(Object state comparisons)

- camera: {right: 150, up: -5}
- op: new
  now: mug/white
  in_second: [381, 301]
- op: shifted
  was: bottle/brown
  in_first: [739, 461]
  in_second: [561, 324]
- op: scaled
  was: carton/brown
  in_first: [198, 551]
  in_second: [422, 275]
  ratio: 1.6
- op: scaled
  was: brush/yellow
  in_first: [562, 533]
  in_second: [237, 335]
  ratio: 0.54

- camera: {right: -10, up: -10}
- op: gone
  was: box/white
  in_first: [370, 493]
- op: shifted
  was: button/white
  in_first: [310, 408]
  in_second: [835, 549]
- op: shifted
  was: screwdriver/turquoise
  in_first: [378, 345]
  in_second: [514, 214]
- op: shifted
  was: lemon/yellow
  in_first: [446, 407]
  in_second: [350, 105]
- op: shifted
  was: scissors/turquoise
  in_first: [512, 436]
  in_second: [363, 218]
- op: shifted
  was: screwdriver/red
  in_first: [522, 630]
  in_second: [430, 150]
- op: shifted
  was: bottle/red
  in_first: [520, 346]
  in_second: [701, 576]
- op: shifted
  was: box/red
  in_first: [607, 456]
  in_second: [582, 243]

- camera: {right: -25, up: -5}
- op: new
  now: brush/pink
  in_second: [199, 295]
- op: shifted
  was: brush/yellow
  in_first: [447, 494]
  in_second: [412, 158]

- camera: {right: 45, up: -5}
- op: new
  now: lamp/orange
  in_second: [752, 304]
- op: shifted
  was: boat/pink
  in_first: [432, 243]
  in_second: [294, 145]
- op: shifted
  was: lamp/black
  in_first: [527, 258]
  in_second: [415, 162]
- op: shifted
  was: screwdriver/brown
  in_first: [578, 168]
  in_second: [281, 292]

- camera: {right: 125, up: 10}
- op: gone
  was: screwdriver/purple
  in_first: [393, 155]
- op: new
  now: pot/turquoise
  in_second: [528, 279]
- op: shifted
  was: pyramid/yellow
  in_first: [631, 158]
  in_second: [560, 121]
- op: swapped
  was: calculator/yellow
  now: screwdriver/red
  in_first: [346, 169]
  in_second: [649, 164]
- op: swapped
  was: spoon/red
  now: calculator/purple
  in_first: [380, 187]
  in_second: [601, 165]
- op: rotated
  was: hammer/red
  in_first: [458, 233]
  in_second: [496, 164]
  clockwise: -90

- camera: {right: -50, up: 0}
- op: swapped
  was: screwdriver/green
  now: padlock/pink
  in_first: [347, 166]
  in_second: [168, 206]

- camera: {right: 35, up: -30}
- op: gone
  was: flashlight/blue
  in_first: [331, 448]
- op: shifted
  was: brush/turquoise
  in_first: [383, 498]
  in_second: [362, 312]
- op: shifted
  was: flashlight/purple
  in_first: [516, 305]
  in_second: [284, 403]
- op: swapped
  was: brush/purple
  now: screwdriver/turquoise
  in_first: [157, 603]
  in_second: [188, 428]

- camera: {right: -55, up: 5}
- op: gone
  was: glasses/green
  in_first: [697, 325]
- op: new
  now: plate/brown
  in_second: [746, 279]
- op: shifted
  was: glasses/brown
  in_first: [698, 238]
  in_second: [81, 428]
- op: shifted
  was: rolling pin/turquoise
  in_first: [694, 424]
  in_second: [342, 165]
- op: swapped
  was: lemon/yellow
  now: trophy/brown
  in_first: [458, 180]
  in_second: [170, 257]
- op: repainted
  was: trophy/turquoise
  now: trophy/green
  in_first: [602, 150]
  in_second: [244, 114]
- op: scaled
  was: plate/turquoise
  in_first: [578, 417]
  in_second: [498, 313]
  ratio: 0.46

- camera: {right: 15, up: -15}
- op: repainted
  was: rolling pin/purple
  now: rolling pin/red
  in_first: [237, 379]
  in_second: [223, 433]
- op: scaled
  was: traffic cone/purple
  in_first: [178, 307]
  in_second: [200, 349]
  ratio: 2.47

ASSIGNMENT: Please repeat each line above exactly.

RESPONSE BELOW:
- camera: {right: 150, up: -5}
- op: new
  now: mug/white
  in_second: [381, 301]
- op: shifted
  was: bottle/brown
  in_first: [739, 461]
  in_second: [561, 324]
- op: scaled
  was: carton/brown
  in_first: [198, 551]
  in_second: [422, 275]
  ratio: 1.6
- op: scaled
  was: brush/yellow
  in_first: [562, 533]
  in_second: [237, 335]
  ratio: 0.54

- camera: {right: -10, up: -10}
- op: gone
  was: box/white
  in_first: [370, 493]
- op: shifted
  was: button/white
  in_first: [310, 408]
  in_second: [835, 549]
- op: shifted
  was: screwdriver/turquoise
  in_first: [378, 345]
  in_second: [514, 214]
- op: shifted
  was: lemon/yellow
  in_first: [446, 407]
  in_second: [350, 105]
- op: shifted
  was: scissors/turquoise
  in_first: [512, 436]
  in_second: [363, 218]
- op: shifted
  was: screwdriver/red
  in_first: [522, 630]
  in_second: [430, 150]
- op: shifted
  was: bottle/red
  in_first: [520, 346]
  in_second: [701, 576]
- op: shifted
  was: box/red
  in_first: [607, 456]
  in_second: [582, 243]

- camera: {right: -25, up: -5}
- op: new
  now: brush/pink
  in_second: [199, 295]
- op: shifted
  was: brush/yellow
  in_first: [447, 494]
  in_second: [412, 158]

- camera: {right: 45, up: -5}
- op: new
  now: lamp/orange
  in_second: [752, 304]
- op: shifted
  was: boat/pink
  in_first: [432, 243]
  in_second: [294, 145]
- op: shifted
  was: lamp/black
  in_first: [527, 258]
  in_second: [415, 162]
- op: shifted
  was: screwdriver/brown
  in_first: [578, 168]
  in_second: [281, 292]

- camera: {right: 125, up: 10}
- op: gone
  was: screwdriver/purple
  in_first: [393, 155]
- op: new
  now: pot/turquoise
  in_second: [528, 279]
- op: shifted
  was: pyramid/yellow
  in_first: [631, 158]
  in_second: [560, 121]
- op: swapped
  was: calculator/yellow
  now: screwdriver/red
  in_first: [346, 169]
  in_second: [649, 164]
- op: swapped
  was: spoon/red
  now: calculator/purple
  in_first: [380, 187]
  in_second: [601, 165]
- op: rotated
  was: hammer/red
  in_first: [458, 233]
  in_second: [496, 164]
  clockwise: -90

- camera: {right: -50, up: 0}
- op: swapped
  was: screwdriver/green
  now: padlock/pink
  in_first: [347, 166]
  in_second: [168, 206]

- camera: {right: 35, up: -30}
- op: gone
  was: flashlight/blue
  in_first: [331, 448]
- op: shifted
  was: brush/turquoise
  in_first: [383, 498]
  in_second: [362, 312]
- op: shifted
  was: flashlight/purple
  in_first: [516, 305]
  in_second: [284, 403]
- op: swapped
  was: brush/purple
  now: screwdriver/turquoise
  in_first: [157, 603]
  in_second: [188, 428]

- camera: {right: -55, up: 5}
- op: gone
  was: glasses/green
  in_first: [697, 325]
- op: new
  now: plate/brown
  in_second: [746, 279]
- op: shifted
  was: glasses/brown
  in_first: [698, 238]
  in_second: [81, 428]
- op: shifted
  was: rolling pin/turquoise
  in_first: [694, 424]
  in_second: [342, 165]
- op: swapped
  was: lemon/yellow
  now: trophy/brown
  in_first: [458, 180]
  in_second: [170, 257]
- op: repainted
  was: trophy/turquoise
  now: trophy/green
  in_first: [602, 150]
  in_second: [244, 114]
- op: scaled
  was: plate/turquoise
  in_first: [578, 417]
  in_second: [498, 313]
  ratio: 0.46

- camera: {right: 15, up: -15}
- op: repainted
  was: rolling pin/purple
  now: rolling pin/red
  in_first: [237, 379]
  in_second: [223, 433]
- op: scaled
  was: traffic cone/purple
  in_first: [178, 307]
  in_second: [200, 349]
  ratio: 2.47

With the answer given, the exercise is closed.